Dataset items
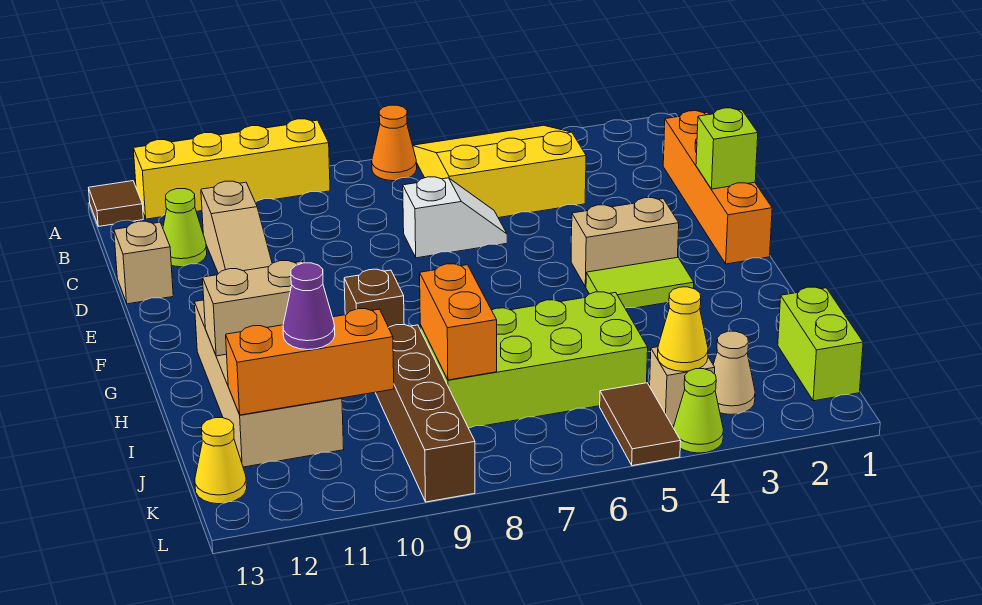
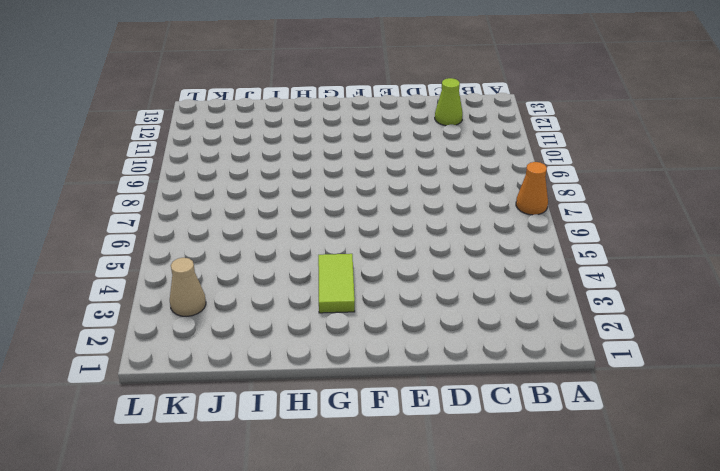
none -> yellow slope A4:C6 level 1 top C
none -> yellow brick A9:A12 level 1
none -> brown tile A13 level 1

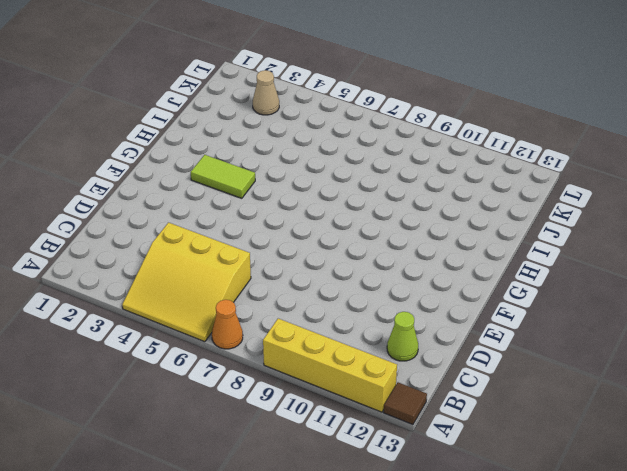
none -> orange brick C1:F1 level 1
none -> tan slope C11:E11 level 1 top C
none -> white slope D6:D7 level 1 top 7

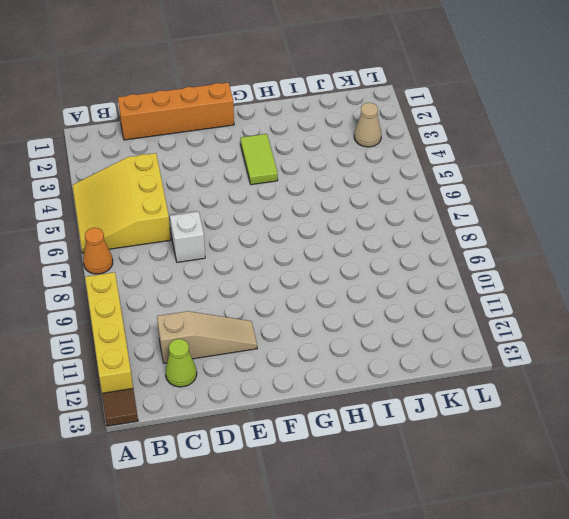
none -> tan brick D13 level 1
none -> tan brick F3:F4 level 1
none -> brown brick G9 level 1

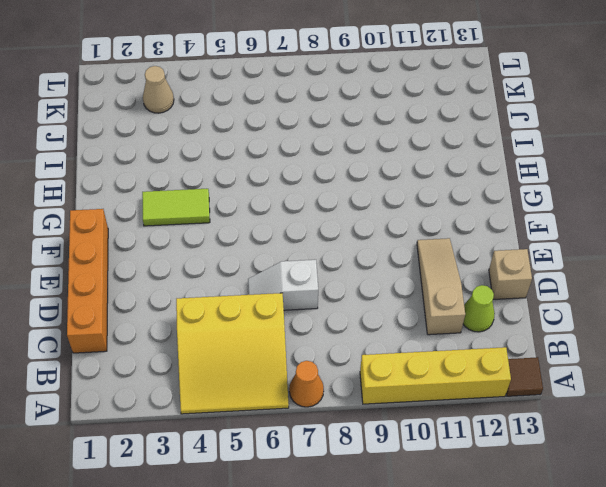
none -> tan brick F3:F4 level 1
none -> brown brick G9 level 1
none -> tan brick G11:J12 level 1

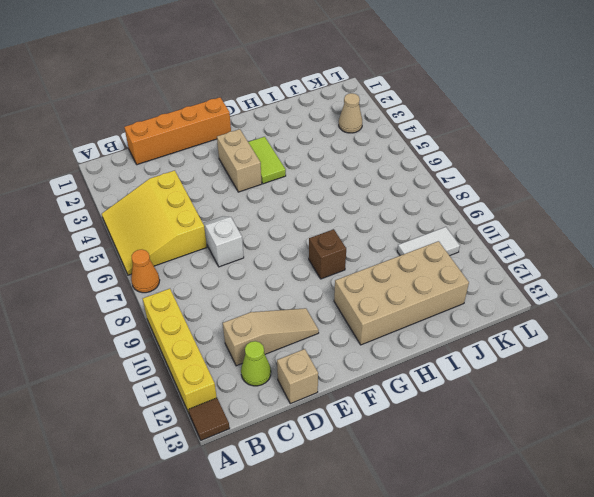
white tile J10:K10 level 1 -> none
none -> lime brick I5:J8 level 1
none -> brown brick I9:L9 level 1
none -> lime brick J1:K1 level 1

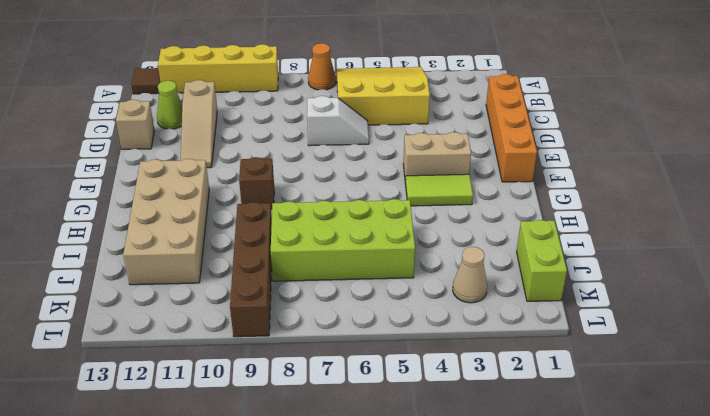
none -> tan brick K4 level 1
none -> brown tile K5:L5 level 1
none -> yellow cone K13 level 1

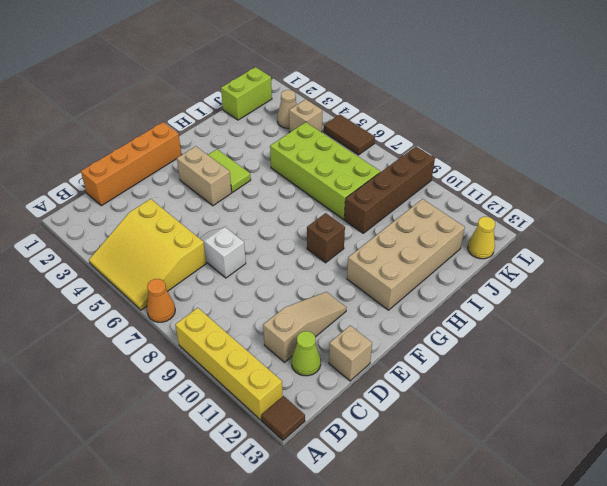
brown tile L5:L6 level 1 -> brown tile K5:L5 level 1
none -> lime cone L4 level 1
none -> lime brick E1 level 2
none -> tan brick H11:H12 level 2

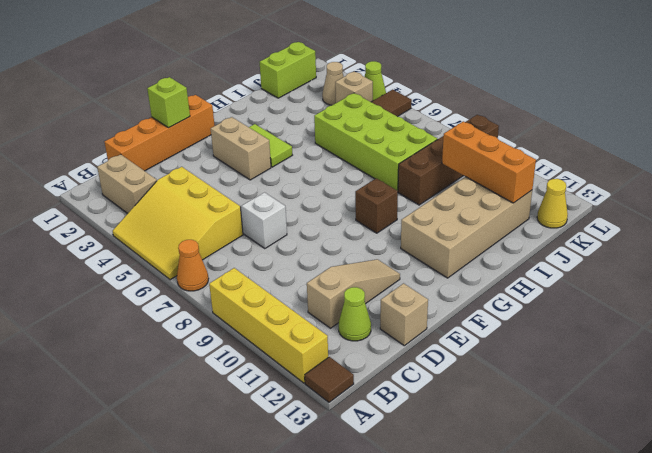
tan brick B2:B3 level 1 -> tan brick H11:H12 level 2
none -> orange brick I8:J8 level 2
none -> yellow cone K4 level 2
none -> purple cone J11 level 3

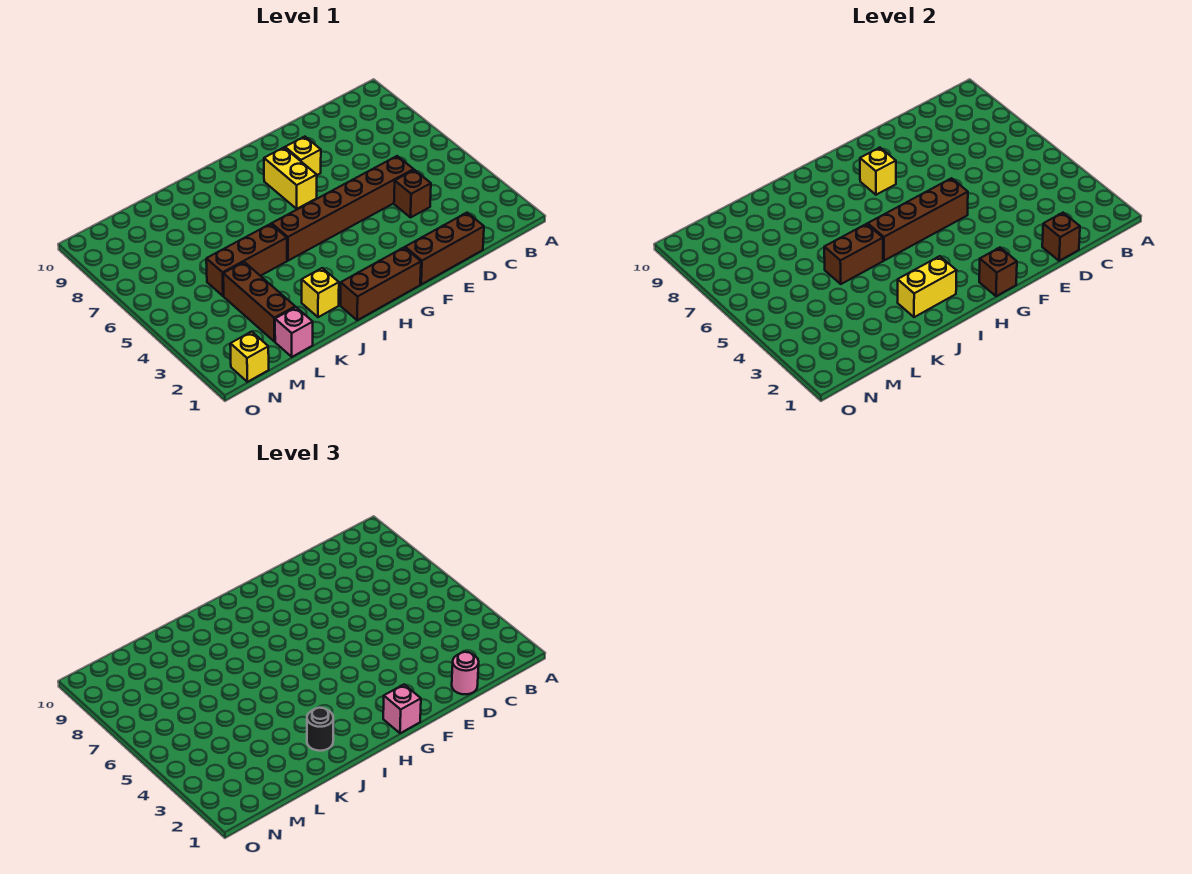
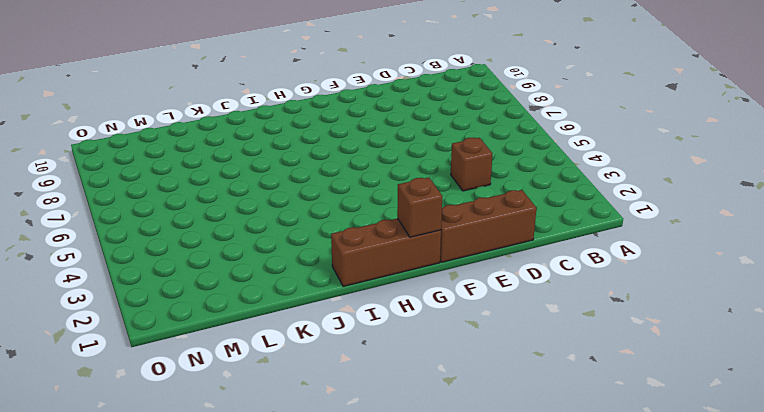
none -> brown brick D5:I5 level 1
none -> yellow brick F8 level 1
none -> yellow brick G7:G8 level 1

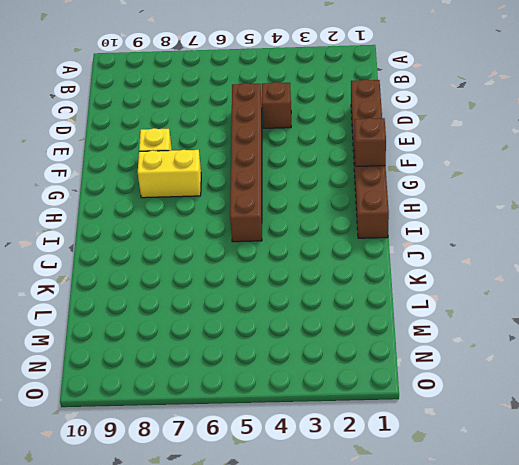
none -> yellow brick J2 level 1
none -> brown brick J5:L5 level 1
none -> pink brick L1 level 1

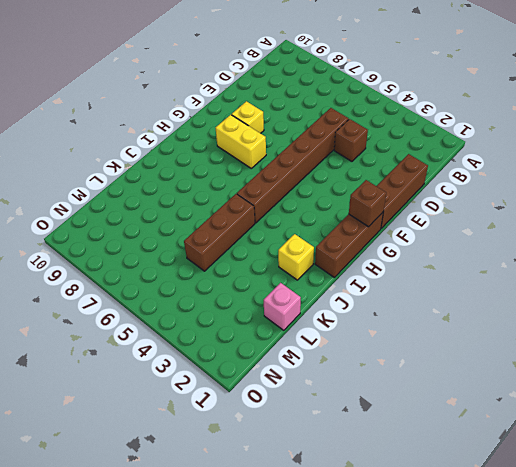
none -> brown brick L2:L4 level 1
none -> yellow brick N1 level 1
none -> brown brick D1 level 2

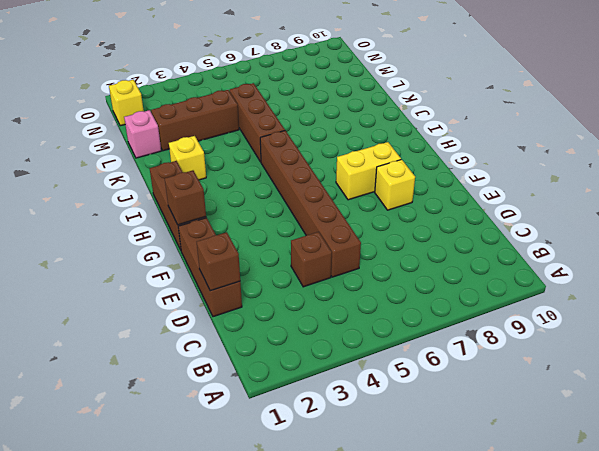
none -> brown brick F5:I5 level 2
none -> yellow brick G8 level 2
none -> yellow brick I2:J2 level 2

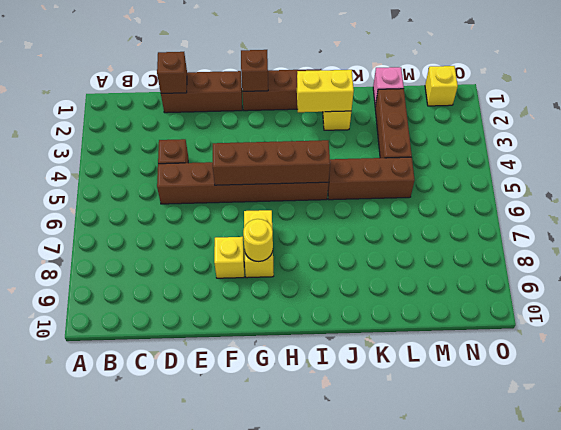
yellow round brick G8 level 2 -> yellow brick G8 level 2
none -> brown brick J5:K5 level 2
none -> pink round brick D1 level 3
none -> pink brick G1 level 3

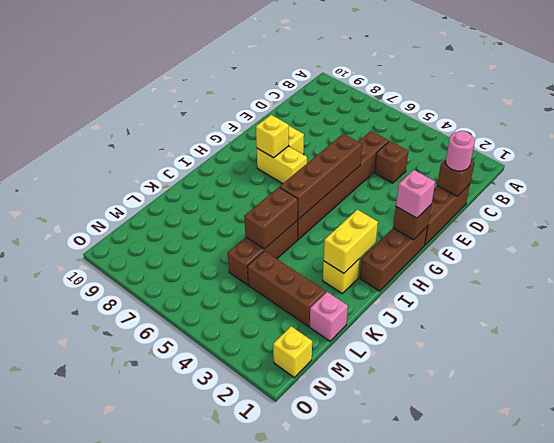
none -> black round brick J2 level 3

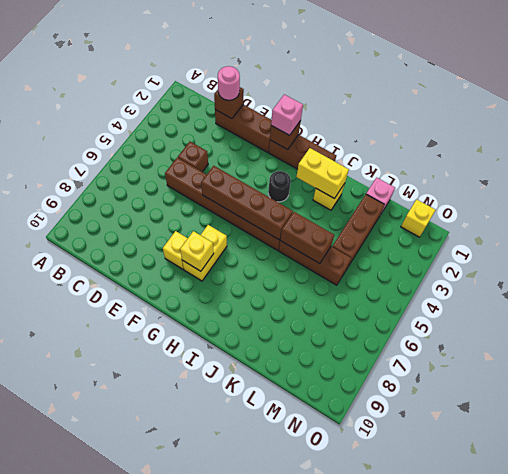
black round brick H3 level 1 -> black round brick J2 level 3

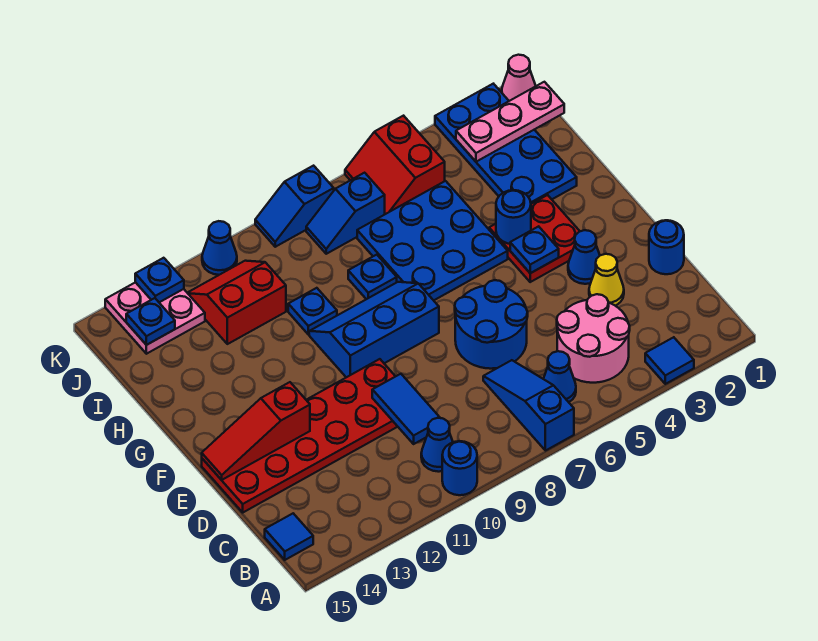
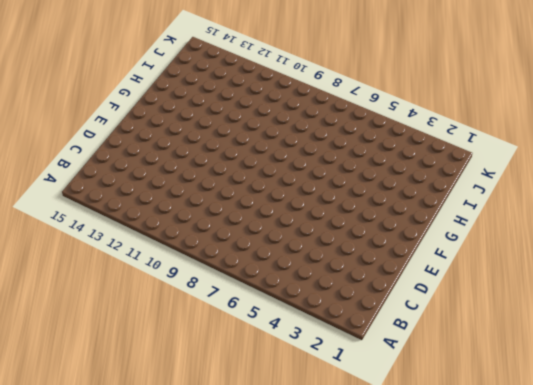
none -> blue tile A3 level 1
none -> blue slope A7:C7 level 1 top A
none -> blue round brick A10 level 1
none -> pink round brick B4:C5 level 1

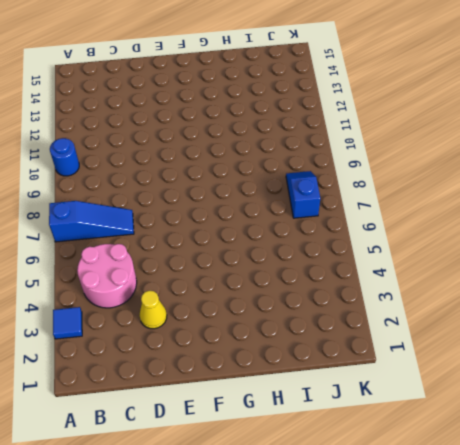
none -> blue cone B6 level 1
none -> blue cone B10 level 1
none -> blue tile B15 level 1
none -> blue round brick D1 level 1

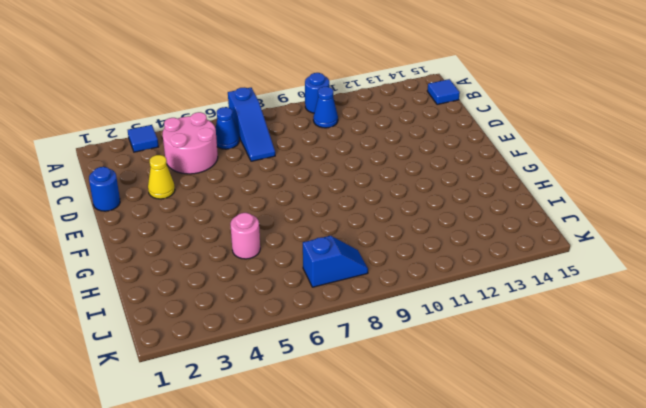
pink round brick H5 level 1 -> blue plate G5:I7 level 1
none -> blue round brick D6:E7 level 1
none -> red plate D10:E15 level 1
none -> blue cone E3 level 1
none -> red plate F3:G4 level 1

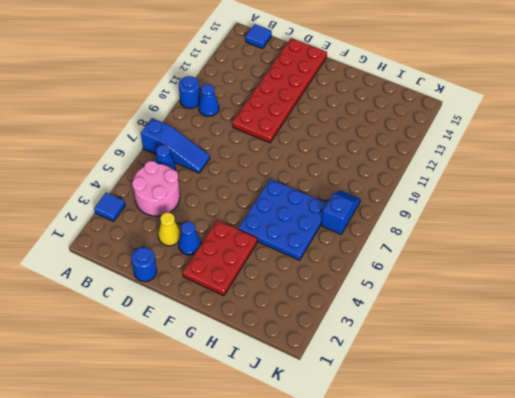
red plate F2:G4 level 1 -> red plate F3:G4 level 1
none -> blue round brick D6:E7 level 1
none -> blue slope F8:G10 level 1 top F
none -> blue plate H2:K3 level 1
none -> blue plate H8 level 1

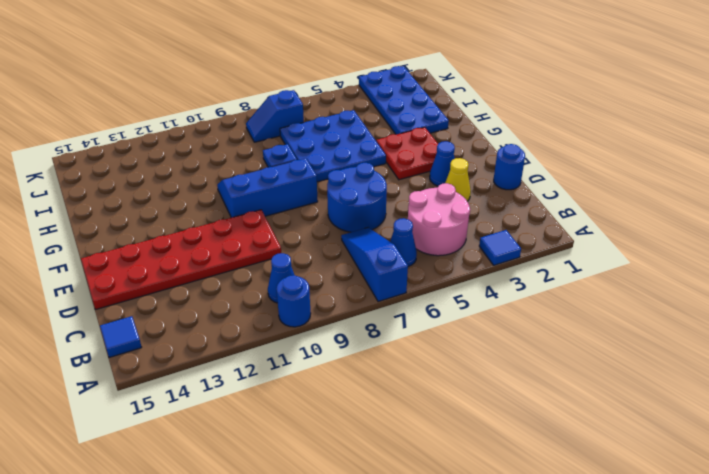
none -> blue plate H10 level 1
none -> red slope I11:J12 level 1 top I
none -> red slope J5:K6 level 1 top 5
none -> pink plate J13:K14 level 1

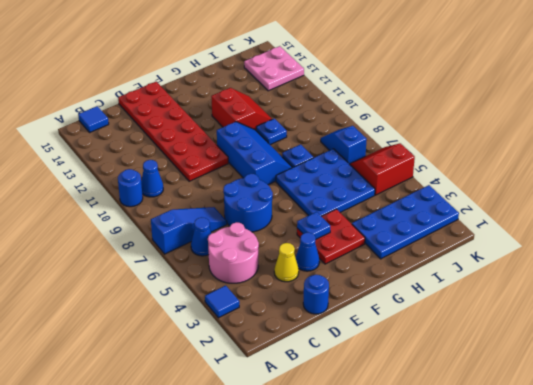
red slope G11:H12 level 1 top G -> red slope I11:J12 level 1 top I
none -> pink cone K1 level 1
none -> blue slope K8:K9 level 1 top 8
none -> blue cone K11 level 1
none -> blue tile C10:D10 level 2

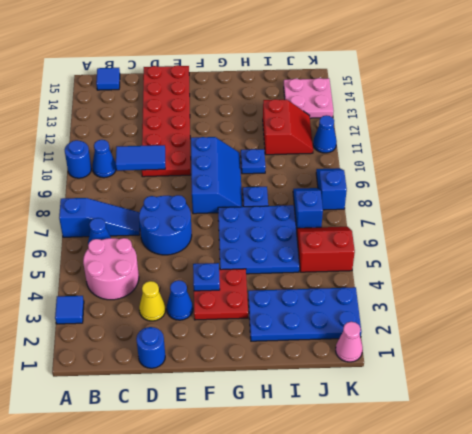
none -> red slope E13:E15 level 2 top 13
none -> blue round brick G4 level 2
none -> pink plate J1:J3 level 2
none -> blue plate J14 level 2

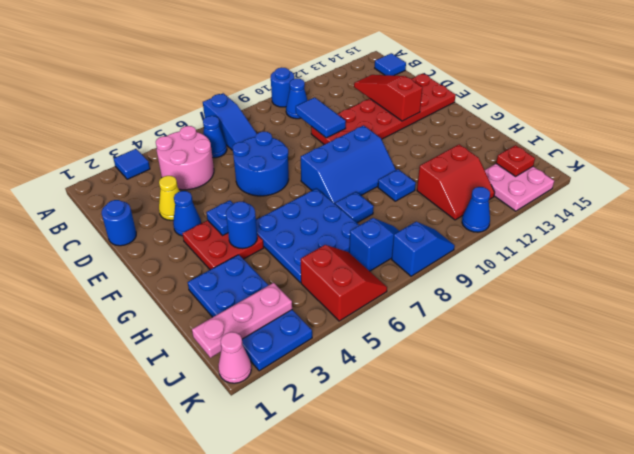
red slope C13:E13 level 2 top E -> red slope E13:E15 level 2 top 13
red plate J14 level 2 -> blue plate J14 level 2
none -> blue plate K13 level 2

TASK DETAILS
When copying from the data above, begin at the line containing "none -> tan brick D13 level 1" and end at the line containing "none -> brown brick I9:L9 level 1"; return those lines exactly and leave all pictures behind.

RESULT
none -> tan brick D13 level 1
none -> tan brick F3:F4 level 1
none -> brown brick G9 level 1

none -> tan brick F3:F4 level 1
none -> brown brick G9 level 1
none -> tan brick G11:J12 level 1

white tile J10:K10 level 1 -> none
none -> lime brick I5:J8 level 1
none -> brown brick I9:L9 level 1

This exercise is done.